[Stored data]
━━━━━━━━━━━━━━━━

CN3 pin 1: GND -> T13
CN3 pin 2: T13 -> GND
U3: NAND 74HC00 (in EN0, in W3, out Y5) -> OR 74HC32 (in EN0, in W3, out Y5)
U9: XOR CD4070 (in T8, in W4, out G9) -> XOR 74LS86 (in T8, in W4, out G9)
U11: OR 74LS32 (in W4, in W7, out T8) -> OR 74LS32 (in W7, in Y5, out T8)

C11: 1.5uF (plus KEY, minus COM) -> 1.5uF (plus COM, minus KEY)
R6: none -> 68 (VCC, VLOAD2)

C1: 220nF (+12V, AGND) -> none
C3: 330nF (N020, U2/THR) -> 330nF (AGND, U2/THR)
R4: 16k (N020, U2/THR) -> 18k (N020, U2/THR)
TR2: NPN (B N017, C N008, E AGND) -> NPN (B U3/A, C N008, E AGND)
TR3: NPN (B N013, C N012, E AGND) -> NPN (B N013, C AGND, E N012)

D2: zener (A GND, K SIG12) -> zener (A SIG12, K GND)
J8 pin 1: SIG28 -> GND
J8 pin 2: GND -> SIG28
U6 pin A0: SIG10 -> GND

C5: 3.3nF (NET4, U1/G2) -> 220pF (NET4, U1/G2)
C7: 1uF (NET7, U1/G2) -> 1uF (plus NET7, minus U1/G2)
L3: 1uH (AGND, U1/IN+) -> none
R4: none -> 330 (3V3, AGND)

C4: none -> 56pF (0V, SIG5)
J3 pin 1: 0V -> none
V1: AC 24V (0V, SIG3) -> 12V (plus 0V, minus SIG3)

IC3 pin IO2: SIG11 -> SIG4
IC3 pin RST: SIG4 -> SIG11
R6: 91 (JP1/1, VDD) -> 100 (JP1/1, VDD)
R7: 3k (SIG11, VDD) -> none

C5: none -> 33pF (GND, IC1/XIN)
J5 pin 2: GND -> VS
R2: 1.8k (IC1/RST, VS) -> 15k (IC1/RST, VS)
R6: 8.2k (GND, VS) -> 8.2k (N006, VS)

━━━━━━━━━━━━━━━━

## What is being asked
Each record needs to be copied out again, letter for letter.

## Output of the exercise
CN3 pin 1: GND -> T13
CN3 pin 2: T13 -> GND
U3: NAND 74HC00 (in EN0, in W3, out Y5) -> OR 74HC32 (in EN0, in W3, out Y5)
U9: XOR CD4070 (in T8, in W4, out G9) -> XOR 74LS86 (in T8, in W4, out G9)
U11: OR 74LS32 (in W4, in W7, out T8) -> OR 74LS32 (in W7, in Y5, out T8)

C11: 1.5uF (plus KEY, minus COM) -> 1.5uF (plus COM, minus KEY)
R6: none -> 68 (VCC, VLOAD2)

C1: 220nF (+12V, AGND) -> none
C3: 330nF (N020, U2/THR) -> 330nF (AGND, U2/THR)
R4: 16k (N020, U2/THR) -> 18k (N020, U2/THR)
TR2: NPN (B N017, C N008, E AGND) -> NPN (B U3/A, C N008, E AGND)
TR3: NPN (B N013, C N012, E AGND) -> NPN (B N013, C AGND, E N012)

D2: zener (A GND, K SIG12) -> zener (A SIG12, K GND)
J8 pin 1: SIG28 -> GND
J8 pin 2: GND -> SIG28
U6 pin A0: SIG10 -> GND

C5: 3.3nF (NET4, U1/G2) -> 220pF (NET4, U1/G2)
C7: 1uF (NET7, U1/G2) -> 1uF (plus NET7, minus U1/G2)
L3: 1uH (AGND, U1/IN+) -> none
R4: none -> 330 (3V3, AGND)

C4: none -> 56pF (0V, SIG5)
J3 pin 1: 0V -> none
V1: AC 24V (0V, SIG3) -> 12V (plus 0V, minus SIG3)

IC3 pin IO2: SIG11 -> SIG4
IC3 pin RST: SIG4 -> SIG11
R6: 91 (JP1/1, VDD) -> 100 (JP1/1, VDD)
R7: 3k (SIG11, VDD) -> none

C5: none -> 33pF (GND, IC1/XIN)
J5 pin 2: GND -> VS
R2: 1.8k (IC1/RST, VS) -> 15k (IC1/RST, VS)
R6: 8.2k (GND, VS) -> 8.2k (N006, VS)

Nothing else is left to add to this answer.